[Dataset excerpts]
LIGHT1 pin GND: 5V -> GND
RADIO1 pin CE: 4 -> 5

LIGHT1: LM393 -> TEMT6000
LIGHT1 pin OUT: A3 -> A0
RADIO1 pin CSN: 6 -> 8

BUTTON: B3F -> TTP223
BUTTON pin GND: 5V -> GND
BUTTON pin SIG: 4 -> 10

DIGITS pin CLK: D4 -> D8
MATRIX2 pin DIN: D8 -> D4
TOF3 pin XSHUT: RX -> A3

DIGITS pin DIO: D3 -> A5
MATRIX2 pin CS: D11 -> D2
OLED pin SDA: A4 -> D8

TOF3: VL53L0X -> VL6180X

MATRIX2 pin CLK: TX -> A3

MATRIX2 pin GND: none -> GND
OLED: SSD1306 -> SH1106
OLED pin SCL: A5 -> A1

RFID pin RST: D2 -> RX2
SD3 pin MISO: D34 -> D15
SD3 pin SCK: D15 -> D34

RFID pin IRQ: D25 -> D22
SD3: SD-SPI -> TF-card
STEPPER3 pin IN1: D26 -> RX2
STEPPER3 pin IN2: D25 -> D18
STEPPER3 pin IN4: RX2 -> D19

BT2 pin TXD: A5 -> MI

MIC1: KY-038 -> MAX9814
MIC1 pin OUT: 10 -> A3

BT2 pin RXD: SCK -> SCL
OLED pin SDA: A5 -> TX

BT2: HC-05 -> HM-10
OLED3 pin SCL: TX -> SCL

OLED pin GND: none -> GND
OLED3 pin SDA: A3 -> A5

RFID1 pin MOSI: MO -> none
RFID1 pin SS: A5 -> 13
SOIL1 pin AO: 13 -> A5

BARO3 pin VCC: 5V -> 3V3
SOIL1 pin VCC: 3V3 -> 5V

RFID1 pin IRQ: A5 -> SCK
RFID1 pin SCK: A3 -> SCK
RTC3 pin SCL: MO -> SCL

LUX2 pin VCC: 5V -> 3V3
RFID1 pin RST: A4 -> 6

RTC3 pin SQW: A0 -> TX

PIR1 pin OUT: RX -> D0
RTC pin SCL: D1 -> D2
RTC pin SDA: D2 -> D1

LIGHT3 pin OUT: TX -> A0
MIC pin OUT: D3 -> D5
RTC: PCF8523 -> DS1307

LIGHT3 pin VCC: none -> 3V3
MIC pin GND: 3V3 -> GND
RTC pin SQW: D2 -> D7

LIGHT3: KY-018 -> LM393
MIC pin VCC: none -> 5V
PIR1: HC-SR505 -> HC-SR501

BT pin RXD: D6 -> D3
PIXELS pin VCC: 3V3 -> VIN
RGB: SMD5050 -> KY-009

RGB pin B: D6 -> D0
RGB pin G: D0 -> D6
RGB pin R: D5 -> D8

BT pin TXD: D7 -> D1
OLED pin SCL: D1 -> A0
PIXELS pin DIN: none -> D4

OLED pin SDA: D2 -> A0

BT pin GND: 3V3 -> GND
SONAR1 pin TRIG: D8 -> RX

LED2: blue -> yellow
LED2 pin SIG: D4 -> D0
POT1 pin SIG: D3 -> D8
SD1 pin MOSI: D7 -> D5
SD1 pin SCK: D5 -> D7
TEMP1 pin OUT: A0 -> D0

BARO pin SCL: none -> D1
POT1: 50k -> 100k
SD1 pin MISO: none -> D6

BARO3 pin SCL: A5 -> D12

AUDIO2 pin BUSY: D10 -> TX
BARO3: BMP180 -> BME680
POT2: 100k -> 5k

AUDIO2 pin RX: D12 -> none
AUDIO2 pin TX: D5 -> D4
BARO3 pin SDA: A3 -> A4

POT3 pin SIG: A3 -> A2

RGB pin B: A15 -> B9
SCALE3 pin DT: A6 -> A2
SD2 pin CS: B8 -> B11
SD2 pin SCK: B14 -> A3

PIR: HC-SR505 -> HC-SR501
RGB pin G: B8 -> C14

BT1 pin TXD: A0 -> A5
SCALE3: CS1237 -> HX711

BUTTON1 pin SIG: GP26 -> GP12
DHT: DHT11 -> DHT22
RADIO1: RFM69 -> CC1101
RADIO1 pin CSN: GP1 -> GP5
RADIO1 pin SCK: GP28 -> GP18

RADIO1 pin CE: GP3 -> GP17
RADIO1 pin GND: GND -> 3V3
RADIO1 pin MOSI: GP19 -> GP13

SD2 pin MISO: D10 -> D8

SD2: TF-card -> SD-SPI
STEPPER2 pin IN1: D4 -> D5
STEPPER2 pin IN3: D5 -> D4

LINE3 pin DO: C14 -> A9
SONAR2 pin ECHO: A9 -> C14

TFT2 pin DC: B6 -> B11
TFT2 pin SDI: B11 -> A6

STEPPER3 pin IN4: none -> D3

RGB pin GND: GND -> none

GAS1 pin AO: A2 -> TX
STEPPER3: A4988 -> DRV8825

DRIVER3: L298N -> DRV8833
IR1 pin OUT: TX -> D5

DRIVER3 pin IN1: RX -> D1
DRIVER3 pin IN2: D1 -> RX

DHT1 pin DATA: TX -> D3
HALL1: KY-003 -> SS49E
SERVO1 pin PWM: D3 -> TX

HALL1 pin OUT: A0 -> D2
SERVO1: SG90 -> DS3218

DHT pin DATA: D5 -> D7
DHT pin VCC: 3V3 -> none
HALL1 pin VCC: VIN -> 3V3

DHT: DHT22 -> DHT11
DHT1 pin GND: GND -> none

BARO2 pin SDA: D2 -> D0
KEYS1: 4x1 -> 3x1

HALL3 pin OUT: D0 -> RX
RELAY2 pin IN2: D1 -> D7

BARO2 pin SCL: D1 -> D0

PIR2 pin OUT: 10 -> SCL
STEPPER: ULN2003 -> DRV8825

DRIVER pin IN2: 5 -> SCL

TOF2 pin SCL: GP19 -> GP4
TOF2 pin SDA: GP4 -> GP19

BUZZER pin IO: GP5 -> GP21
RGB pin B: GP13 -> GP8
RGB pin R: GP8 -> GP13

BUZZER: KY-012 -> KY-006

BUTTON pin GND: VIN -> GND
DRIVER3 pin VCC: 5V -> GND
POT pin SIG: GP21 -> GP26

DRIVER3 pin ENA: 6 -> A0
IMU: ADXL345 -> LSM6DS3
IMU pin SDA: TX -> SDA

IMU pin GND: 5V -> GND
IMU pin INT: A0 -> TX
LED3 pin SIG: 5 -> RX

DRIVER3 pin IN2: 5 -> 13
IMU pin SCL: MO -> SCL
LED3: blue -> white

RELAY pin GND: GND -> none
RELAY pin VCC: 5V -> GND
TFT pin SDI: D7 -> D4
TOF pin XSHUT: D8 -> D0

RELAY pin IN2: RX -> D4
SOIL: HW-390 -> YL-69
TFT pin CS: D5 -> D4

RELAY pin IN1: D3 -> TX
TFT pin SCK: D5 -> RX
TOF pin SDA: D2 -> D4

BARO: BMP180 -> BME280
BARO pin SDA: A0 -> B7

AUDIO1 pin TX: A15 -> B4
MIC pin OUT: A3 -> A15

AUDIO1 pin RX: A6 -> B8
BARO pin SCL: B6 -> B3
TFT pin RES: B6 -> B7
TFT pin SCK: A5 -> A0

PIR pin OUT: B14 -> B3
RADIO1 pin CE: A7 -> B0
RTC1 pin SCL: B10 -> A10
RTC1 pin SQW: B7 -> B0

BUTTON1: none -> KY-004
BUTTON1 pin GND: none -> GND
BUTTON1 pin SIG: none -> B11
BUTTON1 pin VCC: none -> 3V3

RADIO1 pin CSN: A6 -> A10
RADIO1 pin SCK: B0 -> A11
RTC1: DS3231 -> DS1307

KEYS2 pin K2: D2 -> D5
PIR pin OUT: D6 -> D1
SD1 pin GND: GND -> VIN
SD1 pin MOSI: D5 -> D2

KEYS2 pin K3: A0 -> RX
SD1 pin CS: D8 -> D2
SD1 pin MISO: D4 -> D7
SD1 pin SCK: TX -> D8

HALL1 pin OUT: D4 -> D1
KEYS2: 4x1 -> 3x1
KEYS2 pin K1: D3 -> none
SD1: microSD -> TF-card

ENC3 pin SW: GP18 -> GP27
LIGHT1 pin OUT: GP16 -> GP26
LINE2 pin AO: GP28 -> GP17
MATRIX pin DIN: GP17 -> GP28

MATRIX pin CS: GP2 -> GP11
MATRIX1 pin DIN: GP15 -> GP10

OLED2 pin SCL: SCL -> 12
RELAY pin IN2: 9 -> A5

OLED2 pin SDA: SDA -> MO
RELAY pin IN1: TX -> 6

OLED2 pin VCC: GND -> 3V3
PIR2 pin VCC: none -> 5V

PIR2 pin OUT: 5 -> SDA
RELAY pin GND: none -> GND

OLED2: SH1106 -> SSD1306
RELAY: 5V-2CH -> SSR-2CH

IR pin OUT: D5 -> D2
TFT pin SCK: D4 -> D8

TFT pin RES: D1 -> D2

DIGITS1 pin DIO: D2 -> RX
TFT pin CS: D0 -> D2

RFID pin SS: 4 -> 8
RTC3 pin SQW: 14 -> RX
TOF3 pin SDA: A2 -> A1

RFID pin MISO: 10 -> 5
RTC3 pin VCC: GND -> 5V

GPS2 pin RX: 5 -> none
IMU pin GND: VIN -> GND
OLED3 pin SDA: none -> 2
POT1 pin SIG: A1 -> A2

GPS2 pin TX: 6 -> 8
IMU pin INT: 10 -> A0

_ASSIGNMENT_
Copy out the range of lines above starting at the line with "LIGHT1 pin OUT: A3 -> A0" and ending at the line with "BT2: HC-05 -> HM-10", exactly and including both.

_TASK OUTPUT_
LIGHT1 pin OUT: A3 -> A0
RADIO1 pin CSN: 6 -> 8

BUTTON: B3F -> TTP223
BUTTON pin GND: 5V -> GND
BUTTON pin SIG: 4 -> 10

DIGITS pin CLK: D4 -> D8
MATRIX2 pin DIN: D8 -> D4
TOF3 pin XSHUT: RX -> A3

DIGITS pin DIO: D3 -> A5
MATRIX2 pin CS: D11 -> D2
OLED pin SDA: A4 -> D8

TOF3: VL53L0X -> VL6180X

MATRIX2 pin CLK: TX -> A3

MATRIX2 pin GND: none -> GND
OLED: SSD1306 -> SH1106
OLED pin SCL: A5 -> A1

RFID pin RST: D2 -> RX2
SD3 pin MISO: D34 -> D15
SD3 pin SCK: D15 -> D34

RFID pin IRQ: D25 -> D22
SD3: SD-SPI -> TF-card
STEPPER3 pin IN1: D26 -> RX2
STEPPER3 pin IN2: D25 -> D18
STEPPER3 pin IN4: RX2 -> D19

BT2 pin TXD: A5 -> MI

MIC1: KY-038 -> MAX9814
MIC1 pin OUT: 10 -> A3

BT2 pin RXD: SCK -> SCL
OLED pin SDA: A5 -> TX

BT2: HC-05 -> HM-10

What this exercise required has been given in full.